Among the entries that follow, find every line with the word "turquoise" and copy it.

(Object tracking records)
==*==
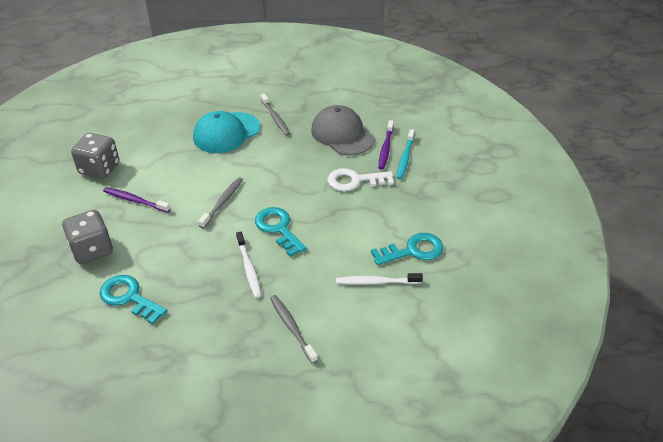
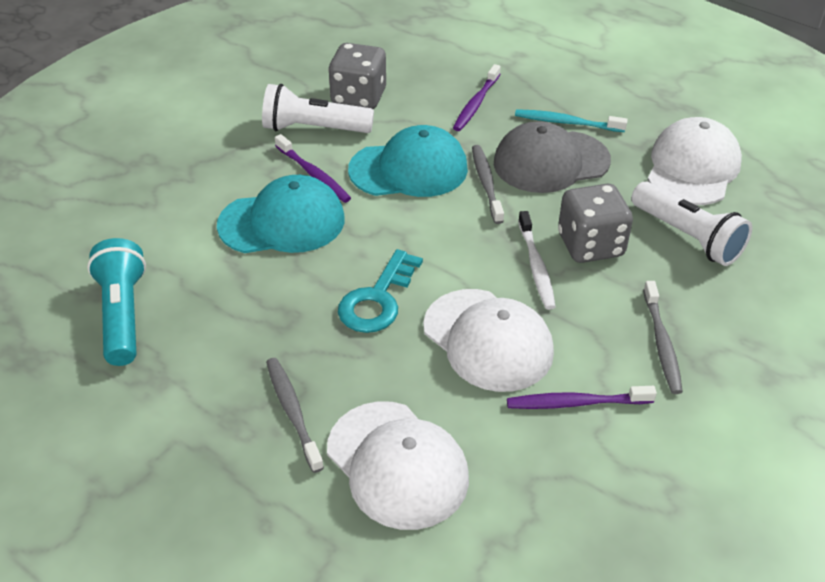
purple toothbrush: 2 -> 3
turquoise cap: 1 -> 2
turquoise flashlight: 0 -> 1
turquoise key: 3 -> 1
white cap: 0 -> 3
white flashlight: 0 -> 2
white key: 1 -> 0
white toothbrush: 2 -> 1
==*==
[Response to this task]
turquoise cap: 1 -> 2
turquoise flashlight: 0 -> 1
turquoise key: 3 -> 1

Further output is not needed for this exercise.